WHAT YOU ARE ASKED TO DO: Within these entries, which lines include the string "none"? Copy each one.

[Dataset excerpts]
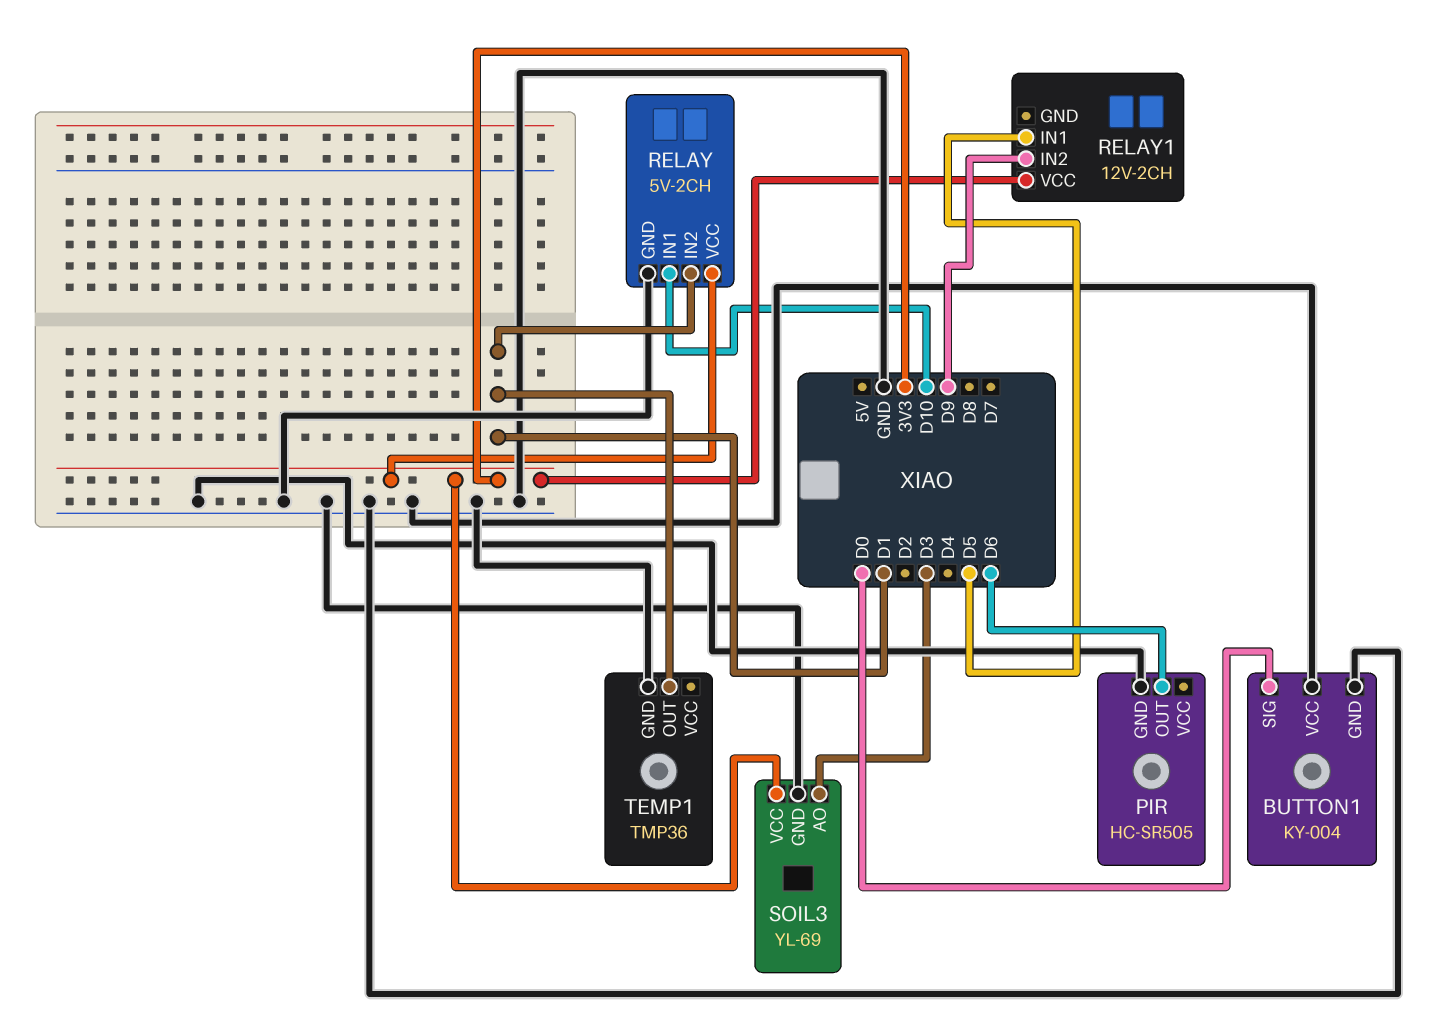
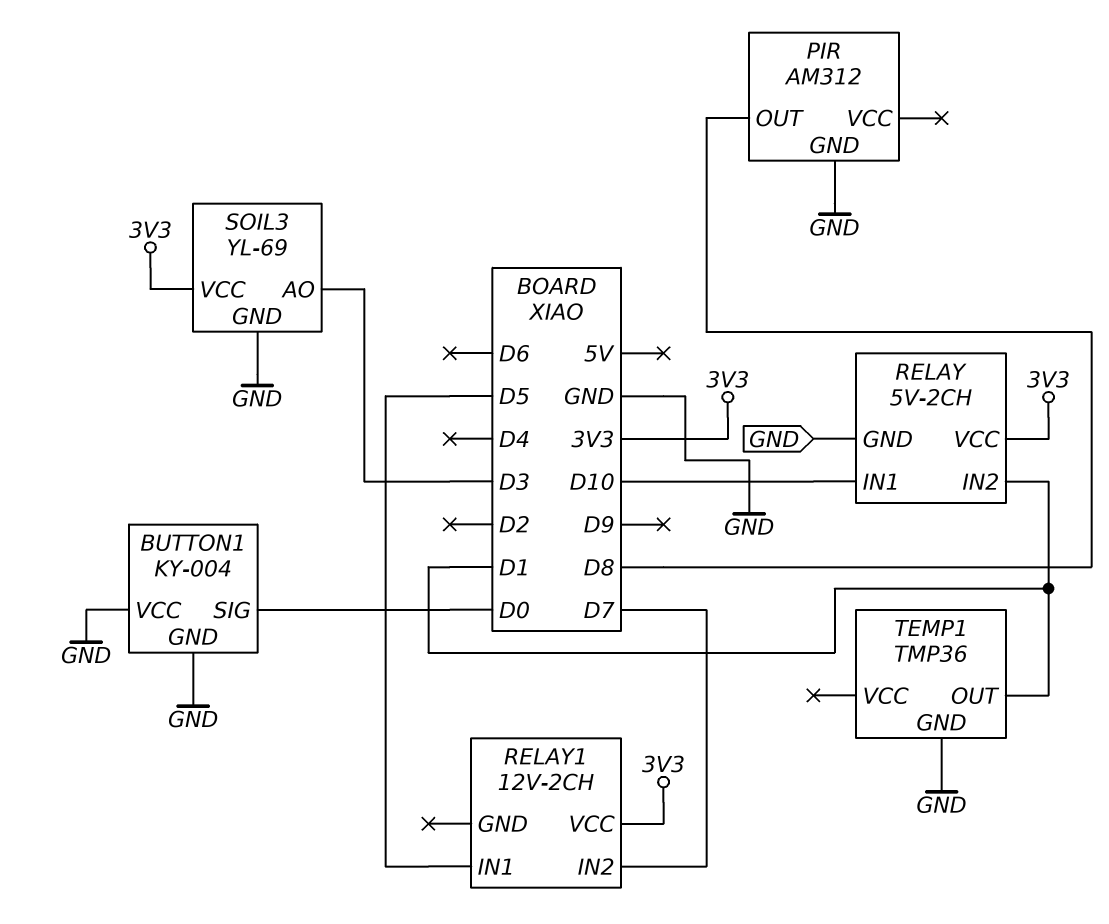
PIR: HC-SR505 -> AM312
PIR pin OUT: D6 -> D8
RELAY1 pin IN2: D9 -> D7

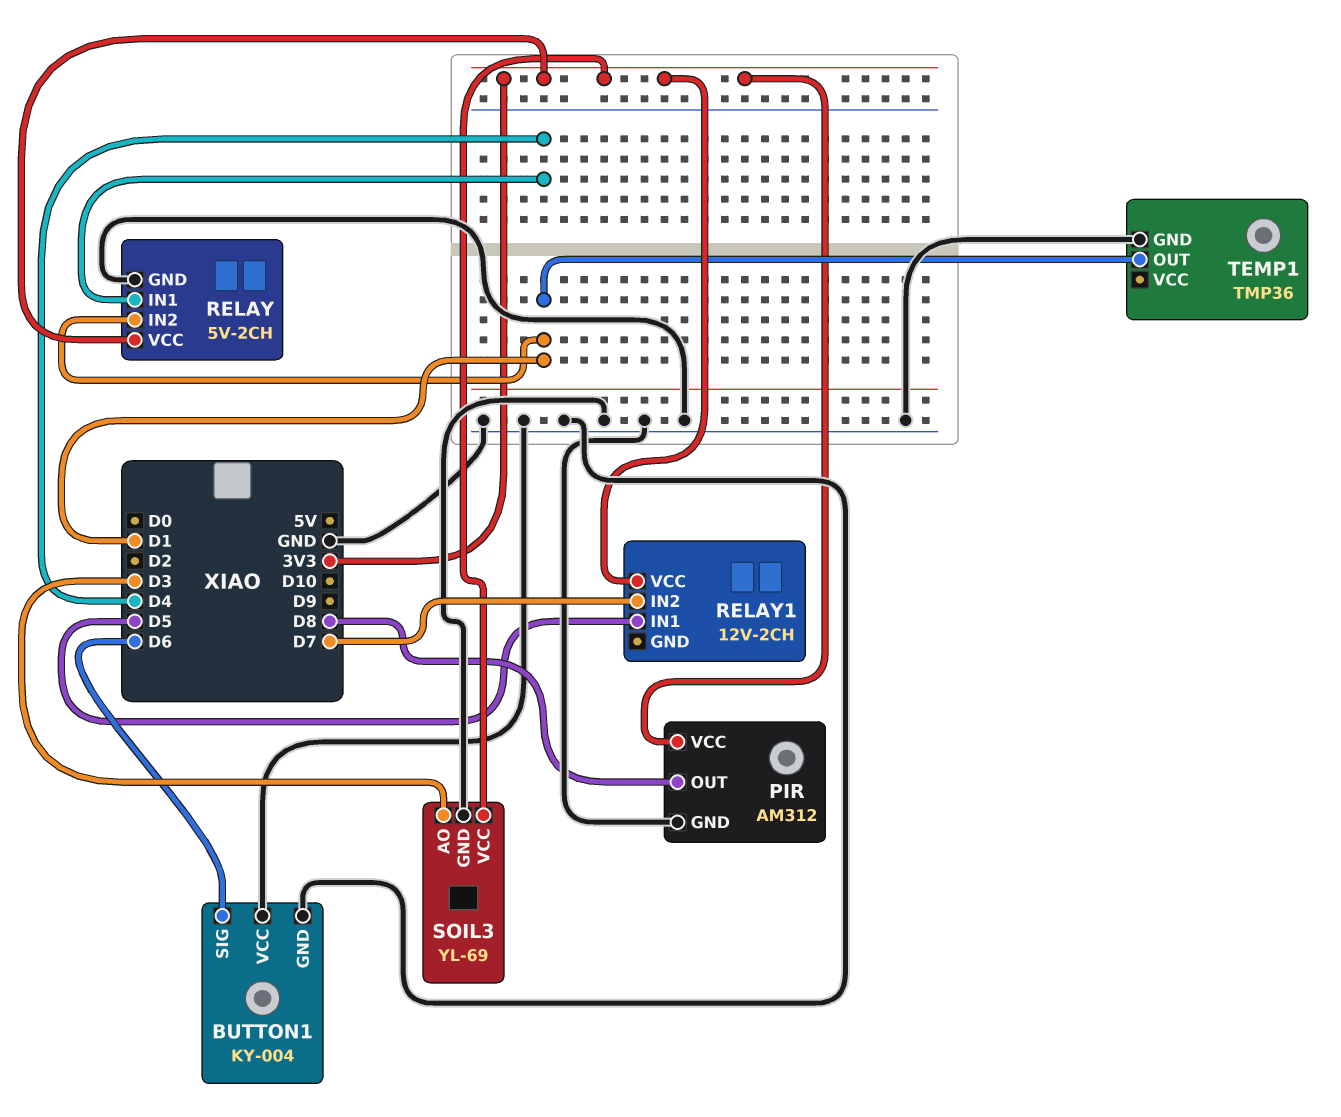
BUTTON1 pin SIG: D0 -> D6
PIR pin VCC: none -> 3V3
RELAY pin IN1: D10 -> D4

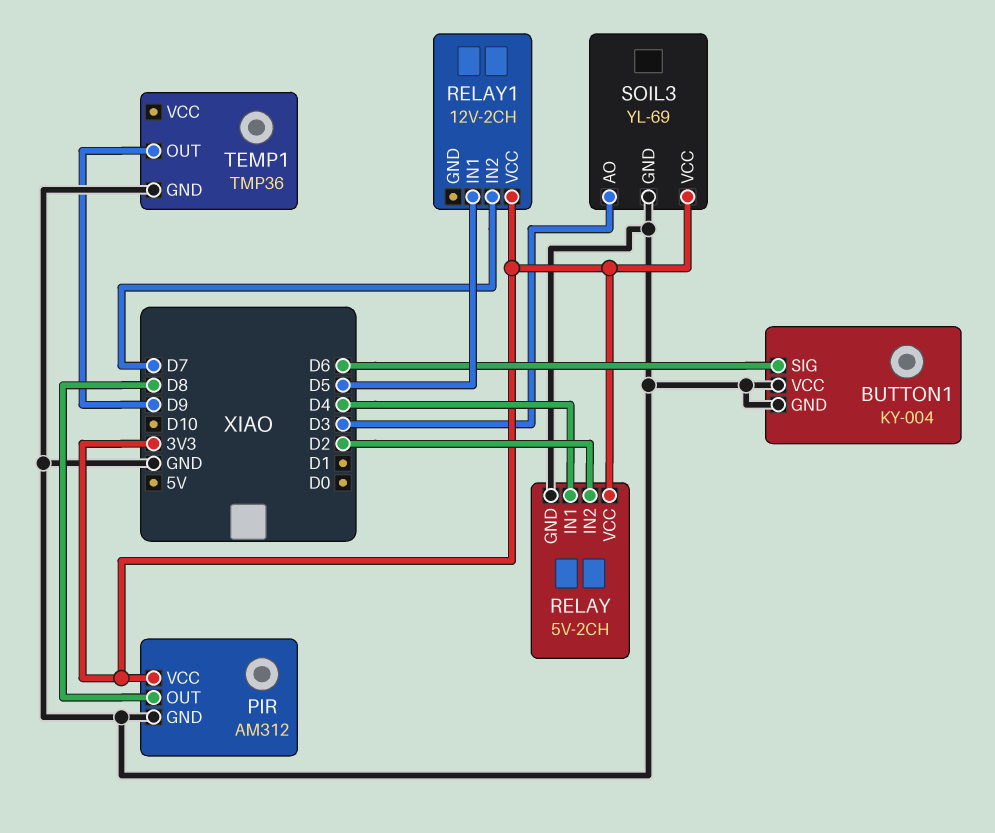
RELAY pin IN2: D1 -> D2
TEMP1 pin OUT: D1 -> D9

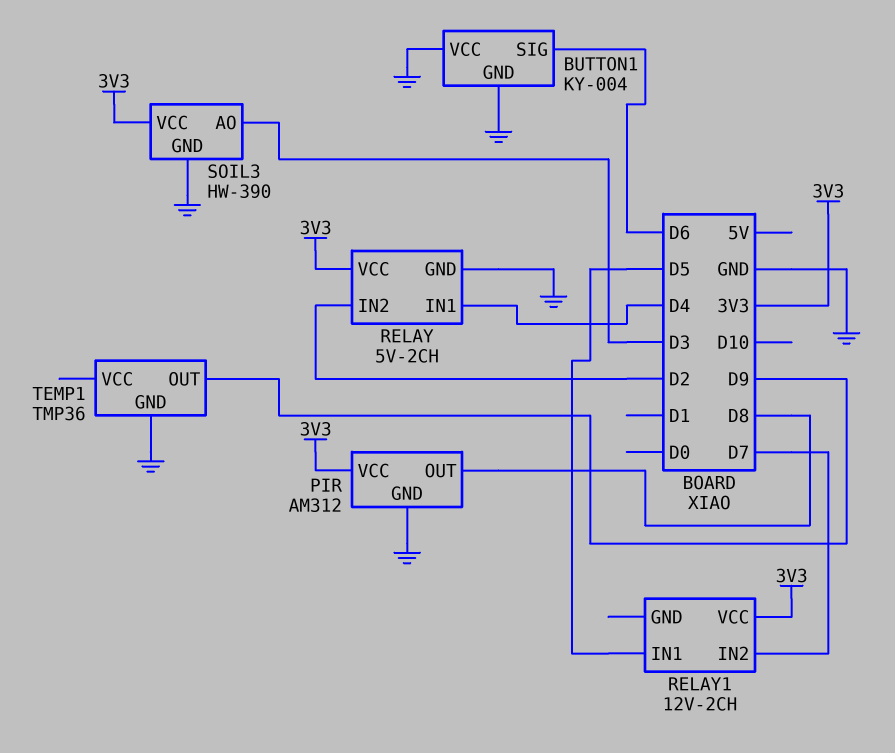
SOIL3: YL-69 -> HW-390

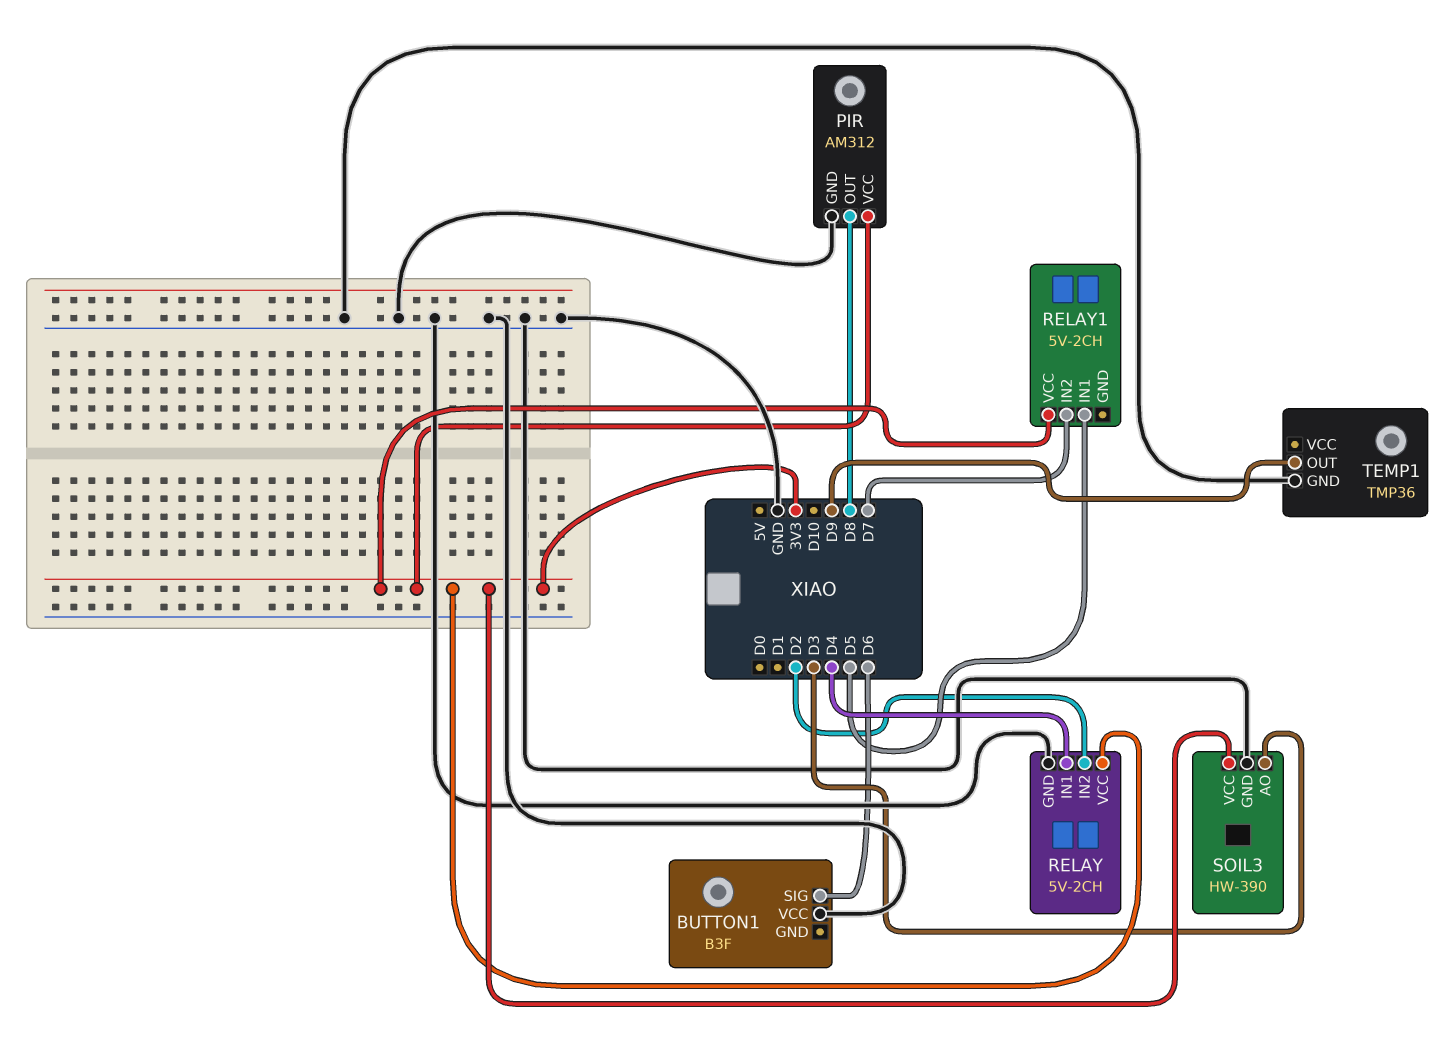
BUTTON1: KY-004 -> B3F
BUTTON1 pin GND: GND -> none
RELAY1: 12V-2CH -> 5V-2CH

PROBLEM SOLUTION:
PIR pin VCC: none -> 3V3
BUTTON1 pin GND: GND -> none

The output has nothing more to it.